-- TRY IT --
Output a character-exact copy of the data, images removed.
*** DATA FOR ANALYSIS ***
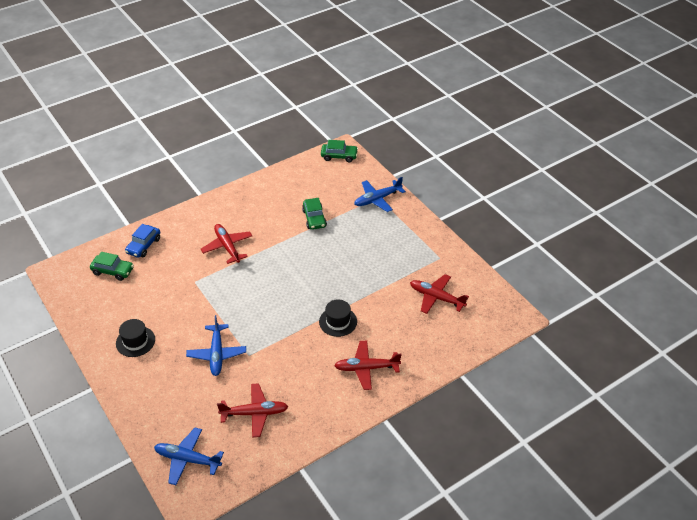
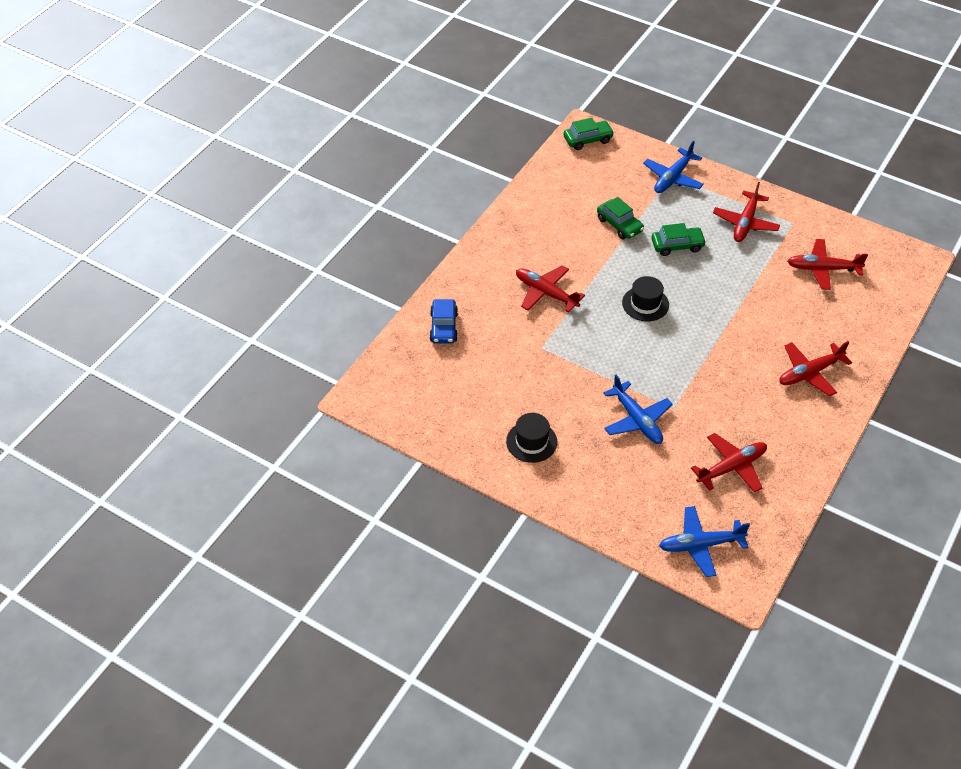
camera: 25 degrees left, 5 degrees up
(113, 271) = (432, 371): green car -> green car (677, 245)
(338, 321) = (740, 334): black hat -> black hat (645, 304)
(404, 246) = (745, 223): none -> red plane

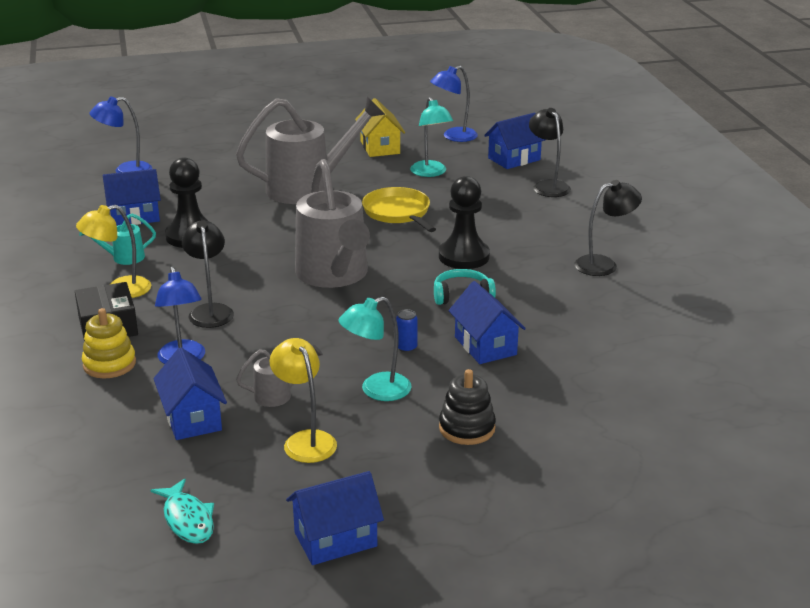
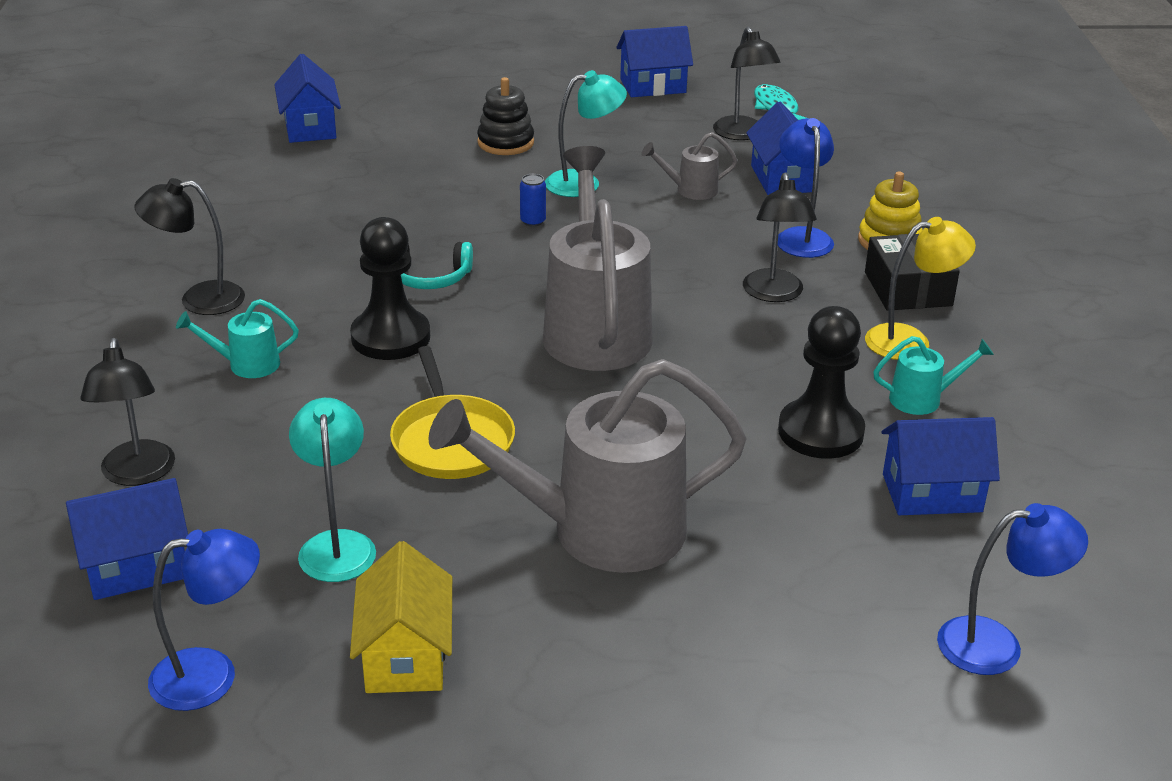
camera: 170 degrees left, 5 degrees up
(229, 472) = (742, 134): none -> black lamp
(305, 440) = (667, 150): yellow lamp -> none
(485, 346) = (439, 213): blue house -> blue house (310, 127)
(539, 234) = (245, 364): none -> turquoise watering can

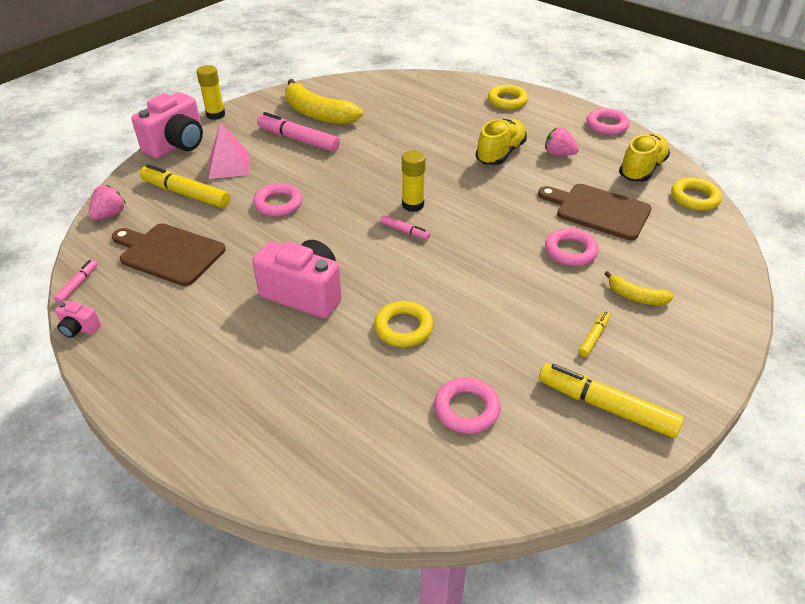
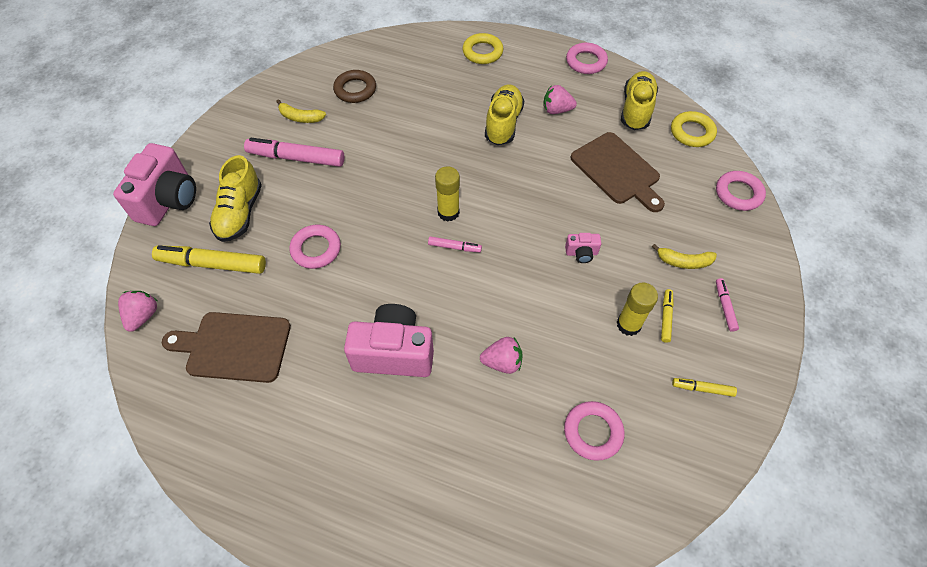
camera: 20 degrees left, 15 degrees up
(78, 285) = (158, 417): pink marker -> pink marker (724, 307)
(79, 328) = (189, 469): pink camera -> pink camera (581, 253)
(215, 115) = (190, 146): yellow glue stick -> yellow glue stick (628, 324)
(229, 165) = (240, 213): pink pyramid -> yellow shoe
(318, 114) = (300, 117): yellow banana -> yellow banana, size x0.50
(376, 105) = (355, 90): none -> brown ring
(403, 328) = (502, 362): yellow ring -> pink strawberry
(570, 251) = (611, 226): pink ring -> pink ring (738, 193)
(598, 211) = (617, 171): brown cutting board -> brown cutting board turned 135 degrees counterclockwise
(606, 407) = (702, 389): yellow marker -> yellow marker, size x0.49

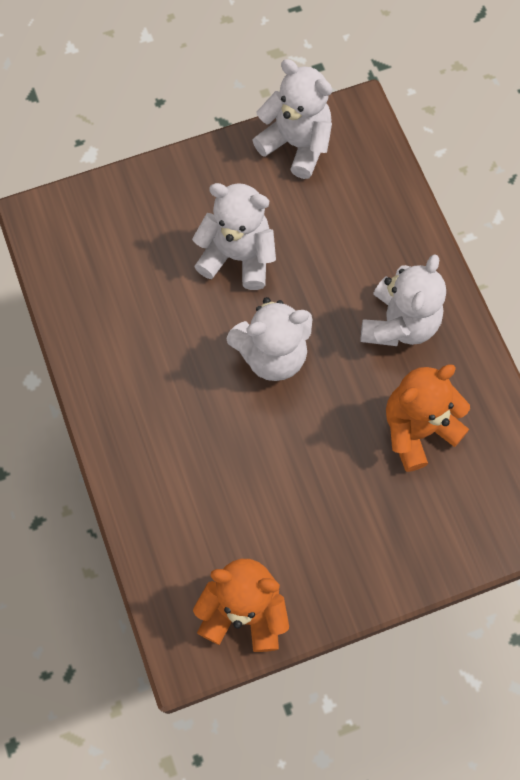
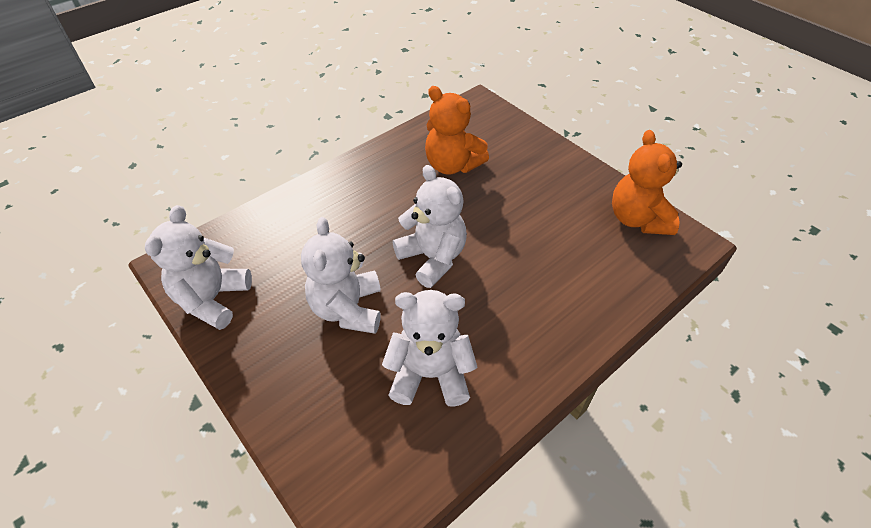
camera: 110 degrees left, 20 degrees down
(399, 323) = (373, 191): white teddy bear -> white teddy bear (430, 374)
***
-- OUTPUT --
camera: 25 degrees left, 5 degrees up
(113, 271) = (432, 371): green car -> green car (677, 245)
(338, 321) = (740, 334): black hat -> black hat (645, 304)
(404, 246) = (745, 223): none -> red plane

camera: 170 degrees left, 5 degrees up
(229, 472) = (742, 134): none -> black lamp
(305, 440) = (667, 150): yellow lamp -> none
(485, 346) = (439, 213): blue house -> blue house (310, 127)
(539, 234) = (245, 364): none -> turquoise watering can

camera: 20 degrees left, 15 degrees up
(78, 285) = (158, 417): pink marker -> pink marker (724, 307)
(79, 328) = (189, 469): pink camera -> pink camera (581, 253)
(215, 115) = (190, 146): yellow glue stick -> yellow glue stick (628, 324)
(229, 165) = (240, 213): pink pyramid -> yellow shoe
(318, 114) = (300, 117): yellow banana -> yellow banana, size x0.50
(376, 105) = (355, 90): none -> brown ring
(403, 328) = (502, 362): yellow ring -> pink strawberry
(570, 251) = (611, 226): pink ring -> pink ring (738, 193)
(598, 211) = (617, 171): brown cutting board -> brown cutting board turned 135 degrees counterclockwise
(606, 407) = (702, 389): yellow marker -> yellow marker, size x0.49

camera: 110 degrees left, 20 degrees down
(399, 323) = (373, 191): white teddy bear -> white teddy bear (430, 374)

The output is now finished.